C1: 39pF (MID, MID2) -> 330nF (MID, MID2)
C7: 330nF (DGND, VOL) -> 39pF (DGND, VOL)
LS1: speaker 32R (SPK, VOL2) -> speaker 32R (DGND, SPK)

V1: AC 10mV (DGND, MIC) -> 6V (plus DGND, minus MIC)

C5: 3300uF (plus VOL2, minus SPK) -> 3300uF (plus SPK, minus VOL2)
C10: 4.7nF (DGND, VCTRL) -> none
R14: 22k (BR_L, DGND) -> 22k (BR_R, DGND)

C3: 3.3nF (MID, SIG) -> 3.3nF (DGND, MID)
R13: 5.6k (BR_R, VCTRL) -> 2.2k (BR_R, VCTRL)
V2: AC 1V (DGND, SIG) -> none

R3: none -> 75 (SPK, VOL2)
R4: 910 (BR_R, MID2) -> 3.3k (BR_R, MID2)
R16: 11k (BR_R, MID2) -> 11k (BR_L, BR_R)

==

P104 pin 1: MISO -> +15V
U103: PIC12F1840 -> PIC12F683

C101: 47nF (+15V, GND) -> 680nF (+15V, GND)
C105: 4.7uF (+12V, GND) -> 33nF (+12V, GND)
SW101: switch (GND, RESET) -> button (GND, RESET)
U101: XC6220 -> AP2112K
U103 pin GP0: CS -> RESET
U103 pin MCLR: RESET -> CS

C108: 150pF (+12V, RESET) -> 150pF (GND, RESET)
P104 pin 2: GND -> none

> [Task]:
Copy out only the lines of the records above from the one with "SW101: switch (GND, RESET)" through the one with "P104 pin 2: GND -> none", exactly as they stand, both included.

> [Response area]:
SW101: switch (GND, RESET) -> button (GND, RESET)
U101: XC6220 -> AP2112K
U103 pin GP0: CS -> RESET
U103 pin MCLR: RESET -> CS

C108: 150pF (+12V, RESET) -> 150pF (GND, RESET)
P104 pin 2: GND -> none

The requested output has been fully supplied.